◆ **Task goal**
Could you write out, word for word, only the lines from the one containing "camera: 90 degrees left, 5 degrees up" through the last line of the data below?

◆ **Coordinate-based change listings**

..........

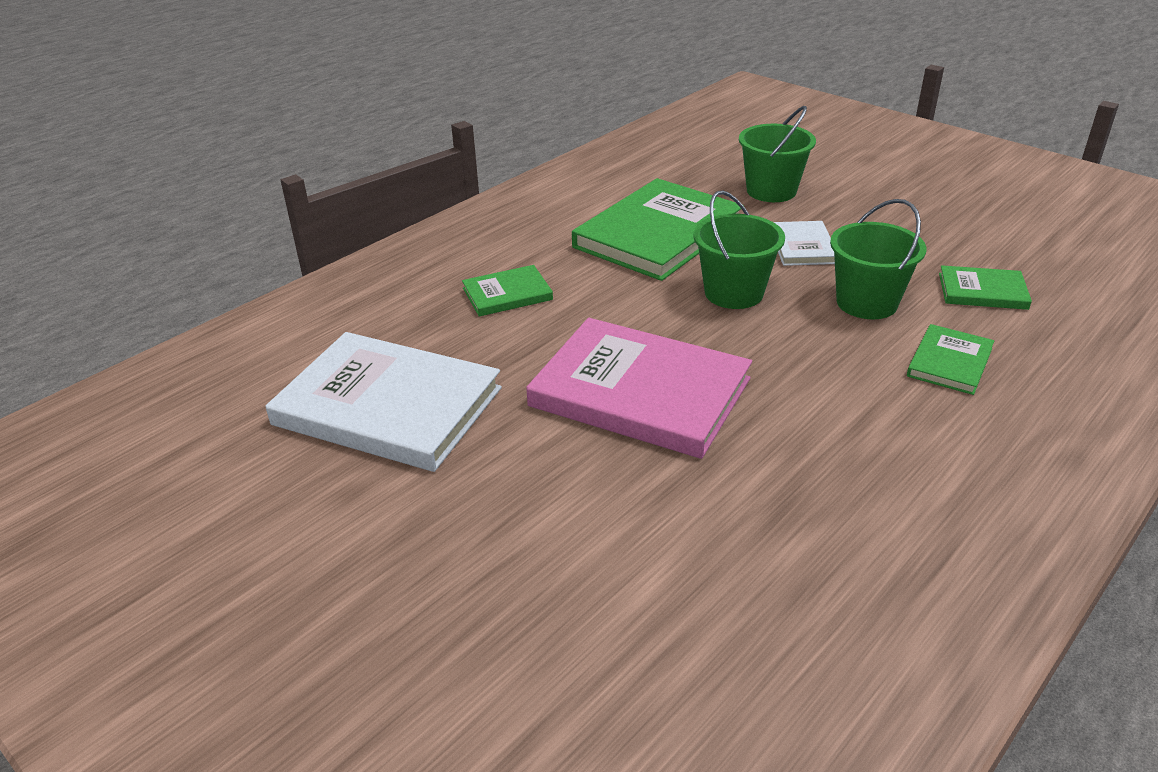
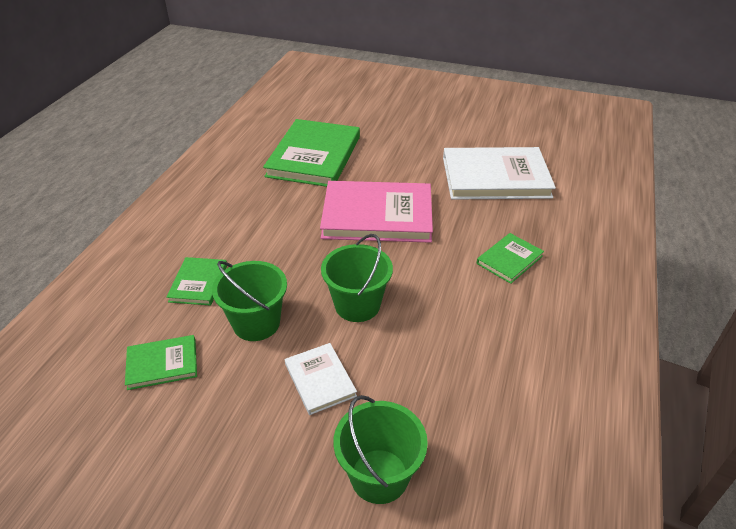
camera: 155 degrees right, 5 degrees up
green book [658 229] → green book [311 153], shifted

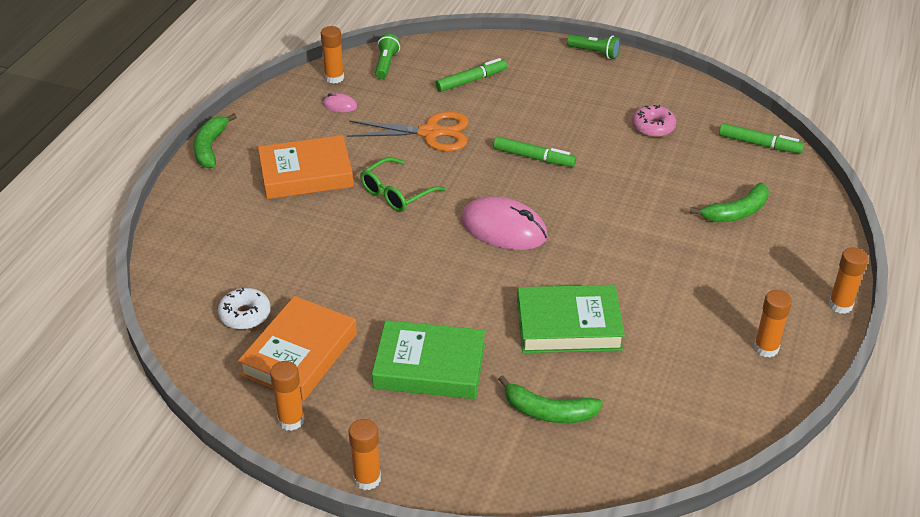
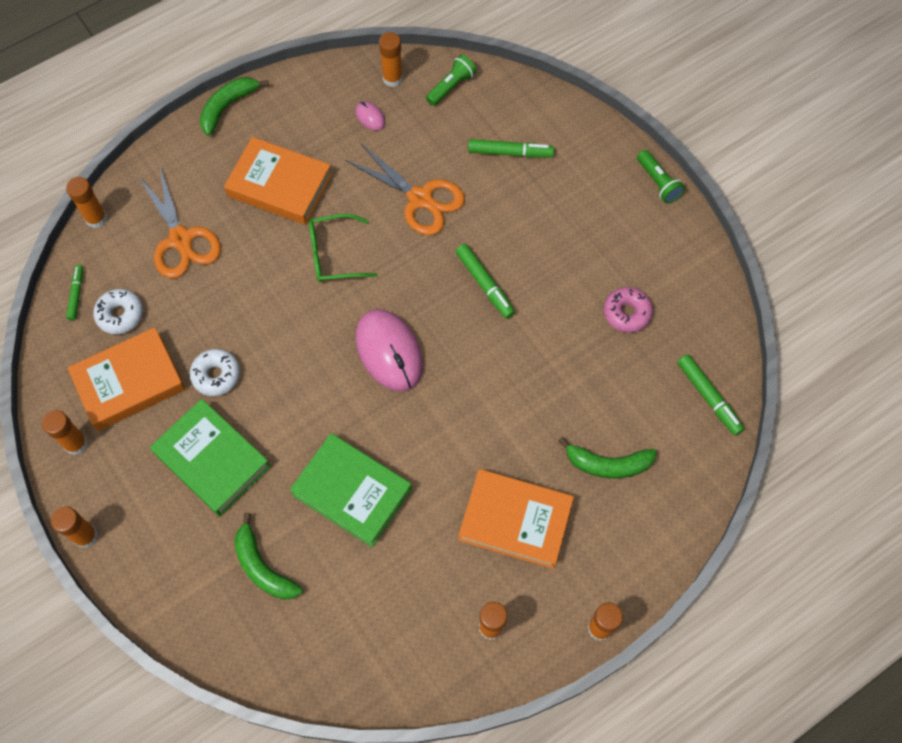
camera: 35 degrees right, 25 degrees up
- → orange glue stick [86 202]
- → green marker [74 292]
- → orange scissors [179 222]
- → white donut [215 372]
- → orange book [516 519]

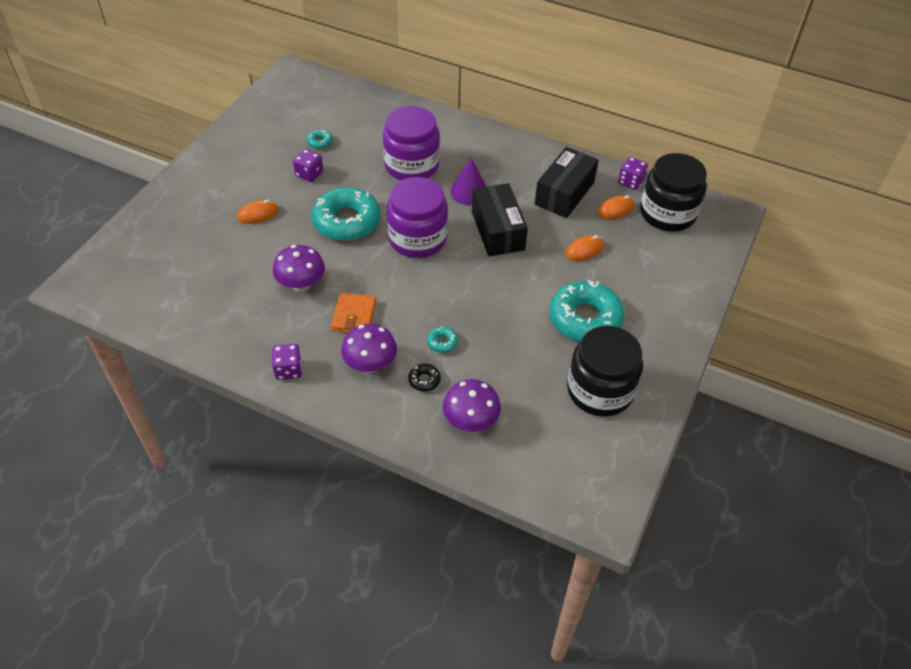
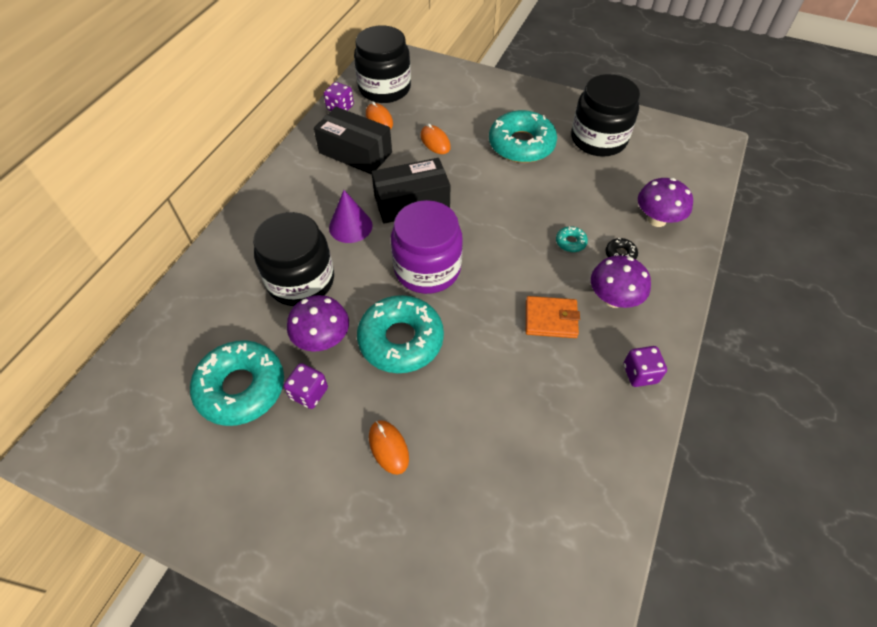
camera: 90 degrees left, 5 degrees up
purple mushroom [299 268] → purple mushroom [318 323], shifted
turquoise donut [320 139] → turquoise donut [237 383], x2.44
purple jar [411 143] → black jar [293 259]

..........

◆ **Exercise result**
camera: 90 degrees left, 5 degrees up
purple mushroom [299 268] → purple mushroom [318 323], shifted
turquoise donut [320 139] → turquoise donut [237 383], x2.44
purple jar [411 143] → black jar [293 259]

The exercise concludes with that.